→ INSTRUCTIONS TO FOLLOW
For this exercise, an exact copy is needed of only the lines from the one containing "none -> purple brick J5 level 3" through the end of the data, with pictures left out.

→ PROVIDED RECORDS
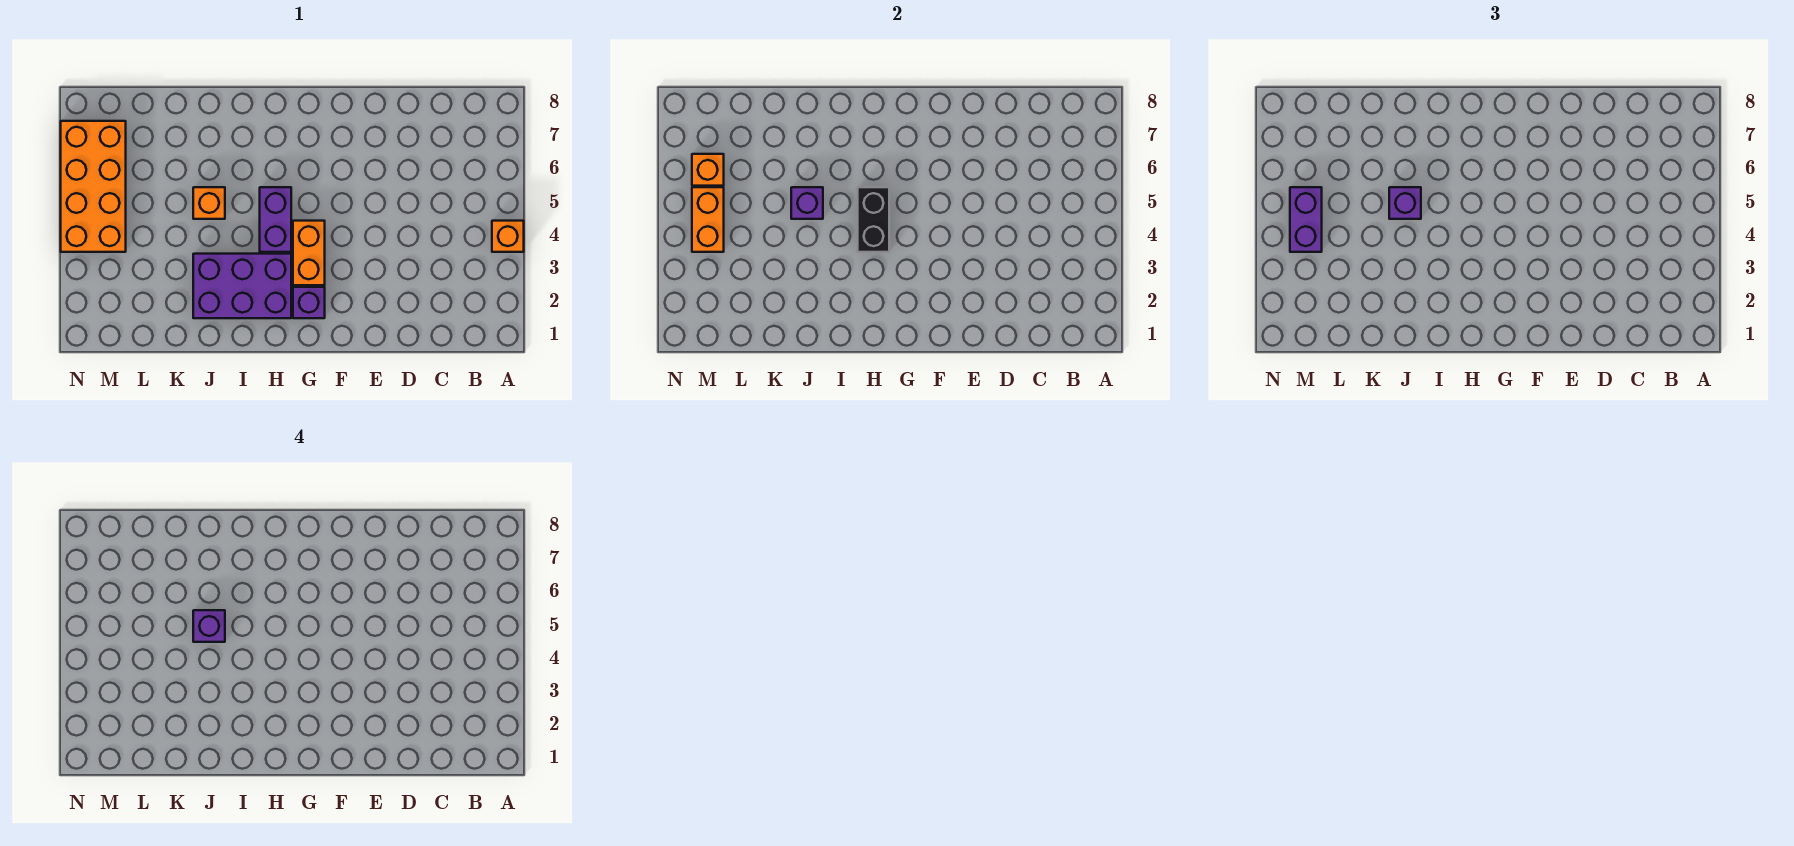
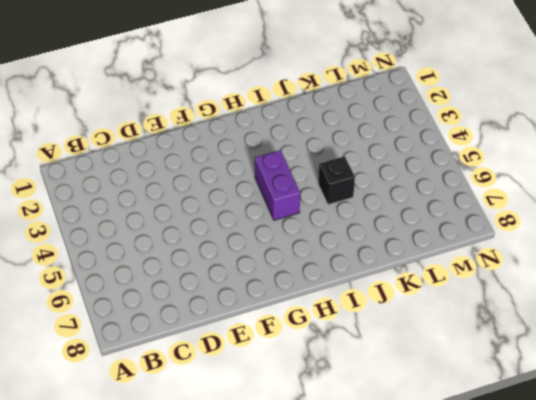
black brick J5 level 1 -> orange brick J5 level 1
none -> orange brick A4 level 1
none -> purple brick G2 level 1
none -> orange brick G3:G4 level 1

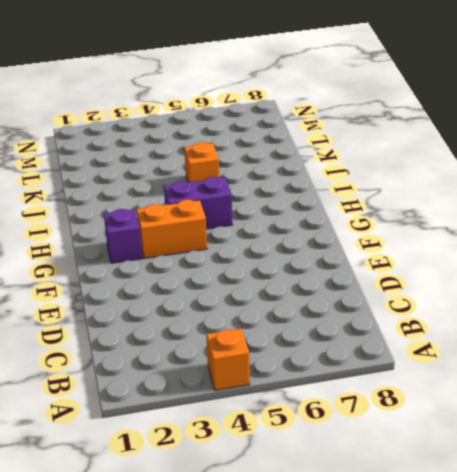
none -> purple brick H2:J3 level 1
none -> orange brick M4:N7 level 1
none -> black brick H4:H5 level 2

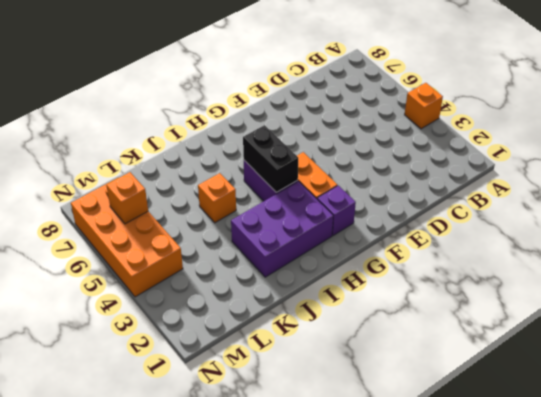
none -> purple brick J5 level 2
none -> orange brick M4:M5 level 2
none -> purple brick J5 level 3

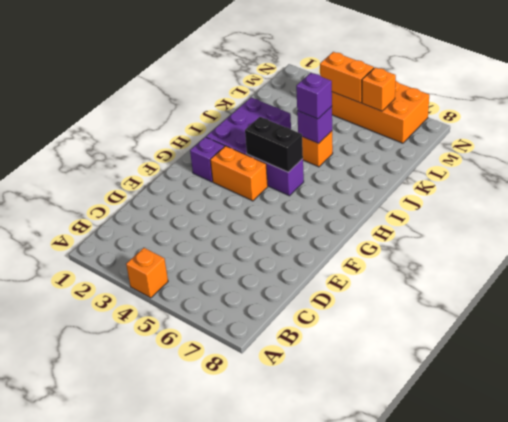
none -> purple brick M4:M5 level 3
none -> purple brick J5 level 4

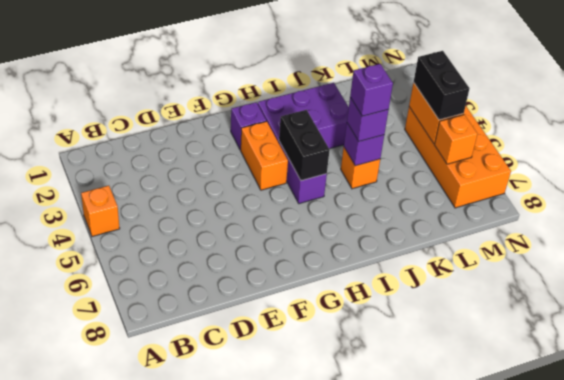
black brick M4:M5 level 3 -> purple brick M4:M5 level 3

→ WRITTEN ANSWER
none -> purple brick J5 level 3

none -> purple brick M4:M5 level 3
none -> purple brick J5 level 4

black brick M4:M5 level 3 -> purple brick M4:M5 level 3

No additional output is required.